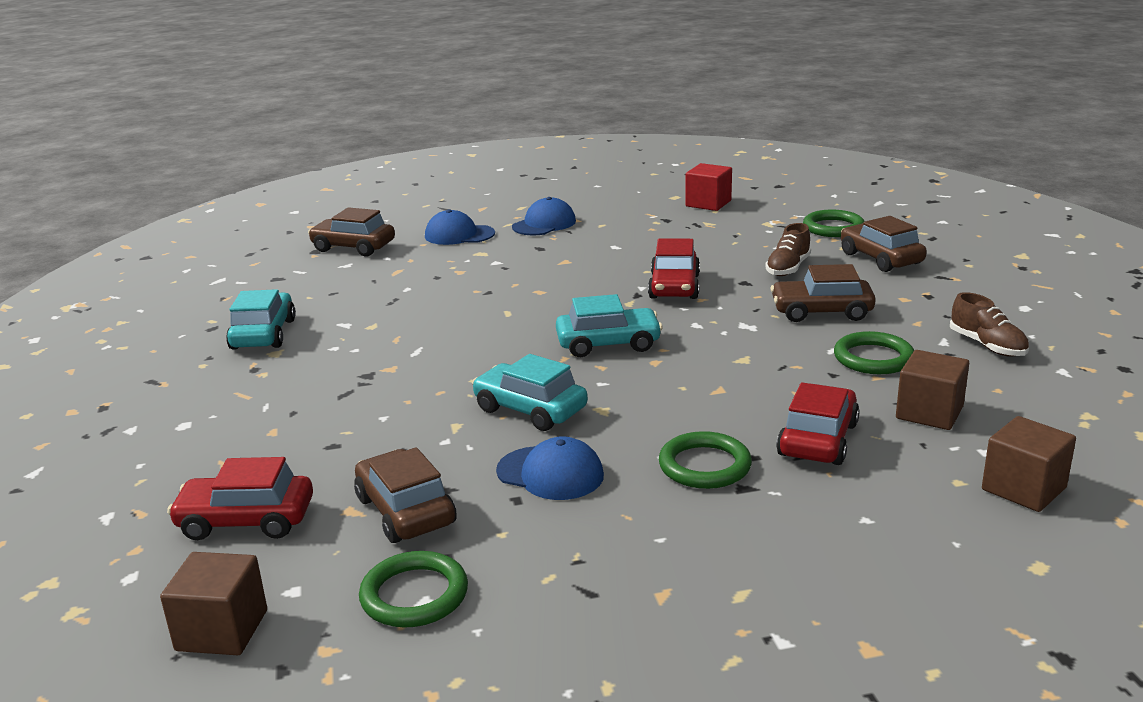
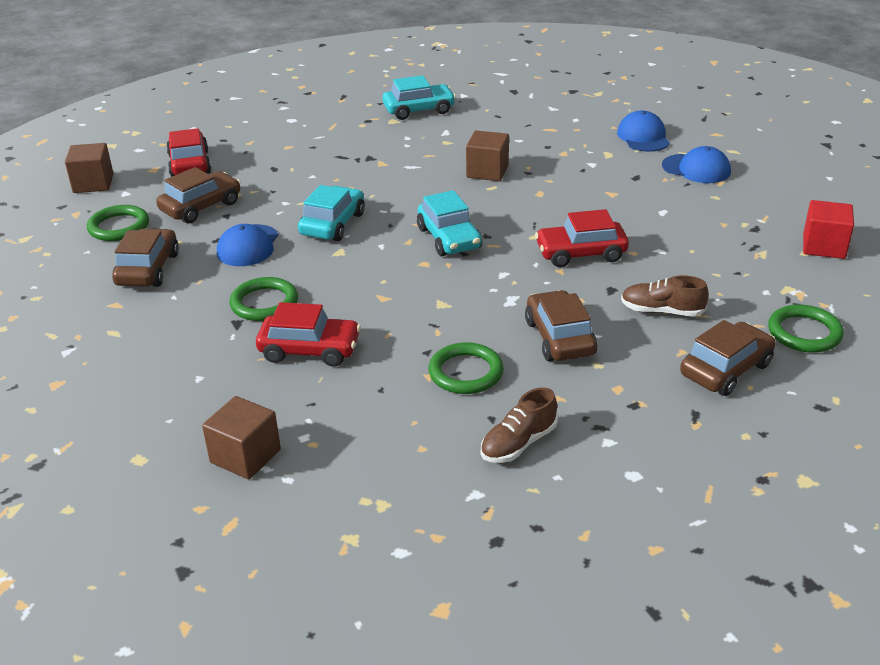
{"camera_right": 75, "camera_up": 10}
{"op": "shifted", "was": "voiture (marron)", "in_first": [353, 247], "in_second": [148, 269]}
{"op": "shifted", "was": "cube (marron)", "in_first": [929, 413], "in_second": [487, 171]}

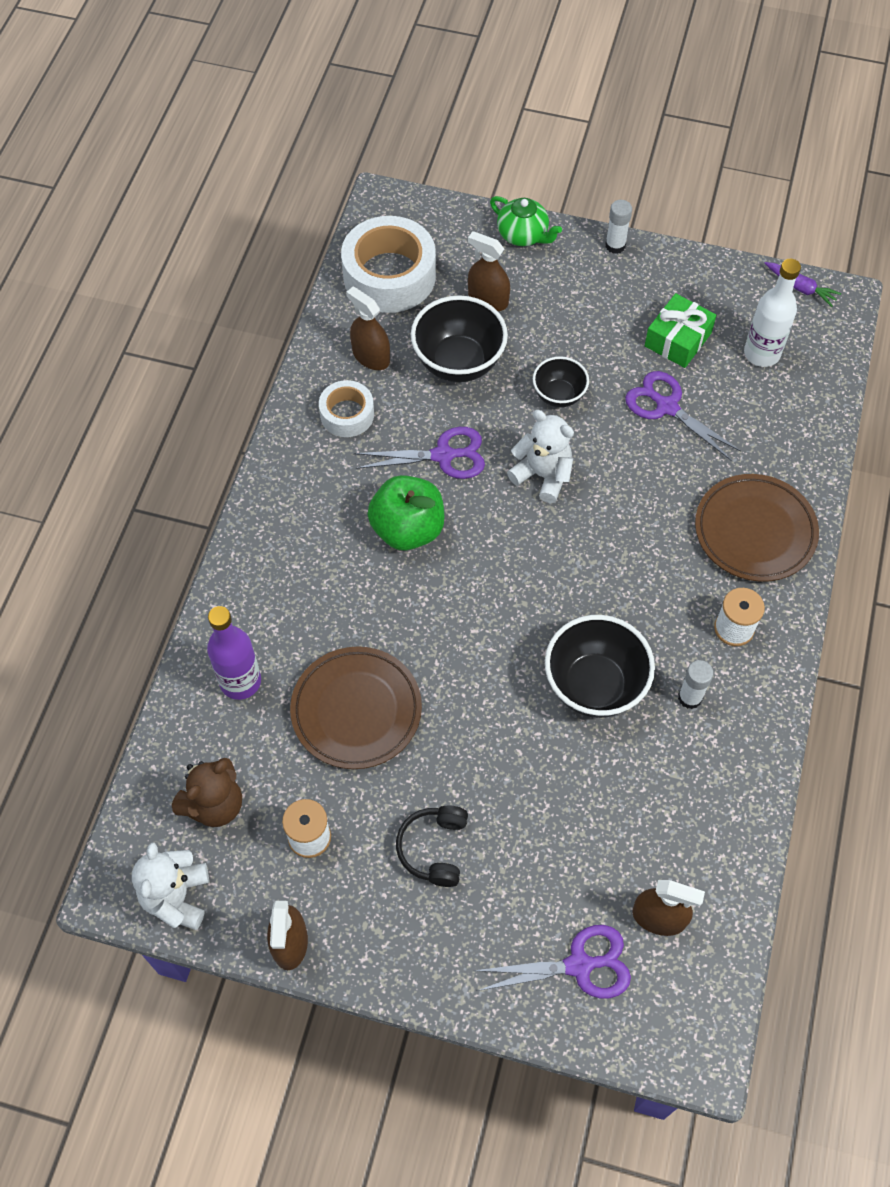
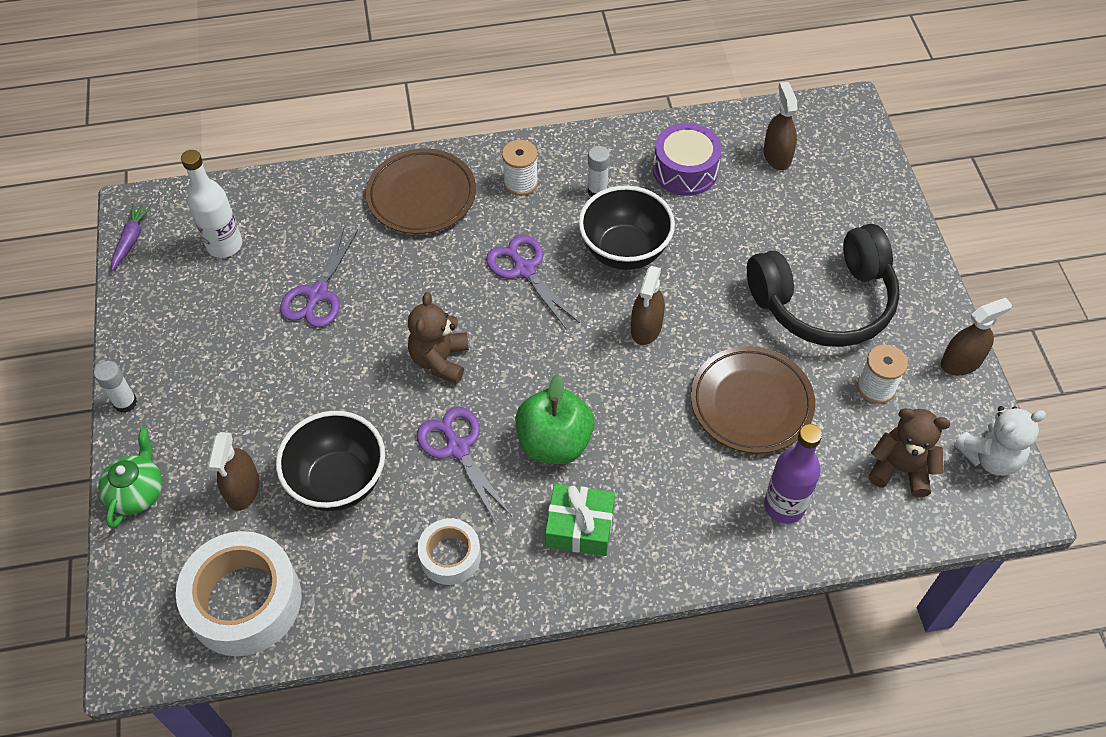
{"camera_right": -115, "camera_up": -5}
{"op": "shifted", "was": "vaporisateur (marron)", "in_first": [371, 356], "in_second": [646, 327]}
{"op": "shifted", "was": "cadeau (vert)", "in_first": [678, 339], "in_second": [579, 527]}
{"op": "gone", "was": "bol (noir)", "in_first": [558, 395]}
{"op": "repainted", "was": "ours en peluche (blanc)", "now": "ours en peluche (marron)", "in_first": [542, 475], "in_second": [440, 360]}
{"op": "scaled", "was": "casque audio (noir)", "in_first": [434, 848], "in_second": [824, 302], "ratio": 2.11}
{"op": "shifted", "was": "ciseaux (violet)", "in_first": [579, 965], "in_second": [524, 269]}
{"op": "new", "now": "tambour (violet)", "in_second": [685, 170]}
::::::::::
EXERCISE DETAILS
Could you give the material again exactly as it stands, omitting any image?

RESPONSE TO THE EXERCISE
{"camera_right": 75, "camera_up": 10}
{"op": "shifted", "was": "voiture (marron)", "in_first": [353, 247], "in_second": [148, 269]}
{"op": "shifted", "was": "cube (marron)", "in_first": [929, 413], "in_second": [487, 171]}

{"camera_right": -115, "camera_up": -5}
{"op": "shifted", "was": "vaporisateur (marron)", "in_first": [371, 356], "in_second": [646, 327]}
{"op": "shifted", "was": "cadeau (vert)", "in_first": [678, 339], "in_second": [579, 527]}
{"op": "gone", "was": "bol (noir)", "in_first": [558, 395]}
{"op": "repainted", "was": "ours en peluche (blanc)", "now": "ours en peluche (marron)", "in_first": [542, 475], "in_second": [440, 360]}
{"op": "scaled", "was": "casque audio (noir)", "in_first": [434, 848], "in_second": [824, 302], "ratio": 2.11}
{"op": "shifted", "was": "ciseaux (violet)", "in_first": [579, 965], "in_second": [524, 269]}
{"op": "new", "now": "tambour (violet)", "in_second": [685, 170]}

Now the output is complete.